_What is asked_. Which of the lines below contain the string "cyan"? Locate each one and copy it out, treating uppercase and lowercase as different.

Extracted data entries:
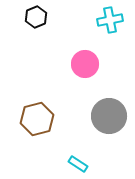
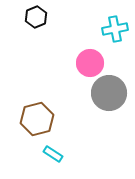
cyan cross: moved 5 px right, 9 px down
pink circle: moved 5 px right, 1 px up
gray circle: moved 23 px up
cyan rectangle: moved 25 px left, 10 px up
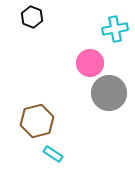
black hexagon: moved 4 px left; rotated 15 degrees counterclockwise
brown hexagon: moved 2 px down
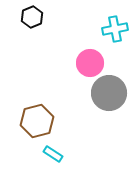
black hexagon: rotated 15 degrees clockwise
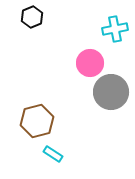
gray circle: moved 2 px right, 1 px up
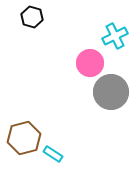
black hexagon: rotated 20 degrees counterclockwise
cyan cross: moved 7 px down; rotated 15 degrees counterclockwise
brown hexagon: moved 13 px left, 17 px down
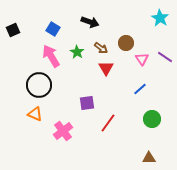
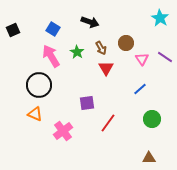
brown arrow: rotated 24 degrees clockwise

_Final result_.
cyan cross: moved 5 px right, 9 px down
cyan rectangle: moved 25 px left, 10 px up
cyan cross: moved 7 px down; rotated 15 degrees counterclockwise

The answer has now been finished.